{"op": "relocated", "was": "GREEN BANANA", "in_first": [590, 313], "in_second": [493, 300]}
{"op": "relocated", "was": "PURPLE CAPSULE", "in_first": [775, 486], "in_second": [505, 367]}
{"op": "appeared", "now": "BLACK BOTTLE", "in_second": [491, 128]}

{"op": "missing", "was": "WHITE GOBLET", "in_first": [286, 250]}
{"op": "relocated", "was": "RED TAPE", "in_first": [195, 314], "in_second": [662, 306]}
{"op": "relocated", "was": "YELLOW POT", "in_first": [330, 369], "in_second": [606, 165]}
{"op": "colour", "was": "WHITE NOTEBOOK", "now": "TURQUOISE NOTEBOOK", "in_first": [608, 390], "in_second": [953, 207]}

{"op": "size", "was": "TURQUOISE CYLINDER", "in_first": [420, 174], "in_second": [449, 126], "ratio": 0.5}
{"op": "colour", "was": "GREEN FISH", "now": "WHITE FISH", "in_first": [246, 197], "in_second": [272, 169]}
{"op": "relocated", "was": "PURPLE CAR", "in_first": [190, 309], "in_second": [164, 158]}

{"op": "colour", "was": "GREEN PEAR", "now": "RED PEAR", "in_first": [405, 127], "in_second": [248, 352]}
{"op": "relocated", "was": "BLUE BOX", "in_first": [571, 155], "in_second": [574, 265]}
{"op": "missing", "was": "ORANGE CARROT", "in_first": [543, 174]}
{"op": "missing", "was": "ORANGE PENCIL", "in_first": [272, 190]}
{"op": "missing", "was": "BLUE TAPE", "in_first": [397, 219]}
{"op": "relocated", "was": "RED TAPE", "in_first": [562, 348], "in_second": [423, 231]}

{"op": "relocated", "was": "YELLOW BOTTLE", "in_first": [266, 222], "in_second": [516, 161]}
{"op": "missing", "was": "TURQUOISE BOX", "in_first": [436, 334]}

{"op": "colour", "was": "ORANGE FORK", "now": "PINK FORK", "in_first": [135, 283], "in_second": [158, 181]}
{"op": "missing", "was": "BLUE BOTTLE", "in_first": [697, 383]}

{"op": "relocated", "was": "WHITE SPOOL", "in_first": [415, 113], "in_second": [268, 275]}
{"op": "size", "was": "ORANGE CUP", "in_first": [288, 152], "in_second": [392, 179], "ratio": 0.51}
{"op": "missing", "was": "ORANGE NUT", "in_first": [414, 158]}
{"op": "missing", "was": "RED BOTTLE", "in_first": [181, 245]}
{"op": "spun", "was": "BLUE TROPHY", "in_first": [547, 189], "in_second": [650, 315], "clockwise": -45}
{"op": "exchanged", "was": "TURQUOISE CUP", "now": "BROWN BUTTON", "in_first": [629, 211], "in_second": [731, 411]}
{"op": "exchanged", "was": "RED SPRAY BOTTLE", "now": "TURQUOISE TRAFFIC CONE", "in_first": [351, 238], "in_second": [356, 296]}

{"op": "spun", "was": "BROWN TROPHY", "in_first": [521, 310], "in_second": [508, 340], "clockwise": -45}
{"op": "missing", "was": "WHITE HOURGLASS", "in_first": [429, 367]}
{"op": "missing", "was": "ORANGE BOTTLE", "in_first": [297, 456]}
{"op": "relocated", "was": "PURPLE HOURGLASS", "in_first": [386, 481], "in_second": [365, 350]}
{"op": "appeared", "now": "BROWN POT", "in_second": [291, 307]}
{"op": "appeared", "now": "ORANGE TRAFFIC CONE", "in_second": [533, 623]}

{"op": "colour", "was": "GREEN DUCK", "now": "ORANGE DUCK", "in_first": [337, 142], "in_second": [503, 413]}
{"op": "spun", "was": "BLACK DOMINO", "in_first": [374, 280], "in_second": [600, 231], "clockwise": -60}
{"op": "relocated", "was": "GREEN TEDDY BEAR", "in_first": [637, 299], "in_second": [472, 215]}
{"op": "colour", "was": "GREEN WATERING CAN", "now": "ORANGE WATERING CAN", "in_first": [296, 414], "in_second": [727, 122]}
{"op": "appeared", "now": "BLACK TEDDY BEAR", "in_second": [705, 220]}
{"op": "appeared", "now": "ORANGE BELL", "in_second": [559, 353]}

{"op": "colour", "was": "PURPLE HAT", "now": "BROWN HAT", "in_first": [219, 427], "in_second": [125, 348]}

***

* [WHAT YOU HAVE TO DO]: Your response should be each line that includes the word "PURPLE", copied from the records.

* [WRITTEN RESPONSE]:
{"op": "relocated", "was": "PURPLE CAPSULE", "in_first": [775, 486], "in_second": [505, 367]}
{"op": "relocated", "was": "PURPLE CAR", "in_first": [190, 309], "in_second": [164, 158]}
{"op": "relocated", "was": "PURPLE HOURGLASS", "in_first": [386, 481], "in_second": [365, 350]}
{"op": "colour", "was": "PURPLE HAT", "now": "BROWN HAT", "in_first": [219, 427], "in_second": [125, 348]}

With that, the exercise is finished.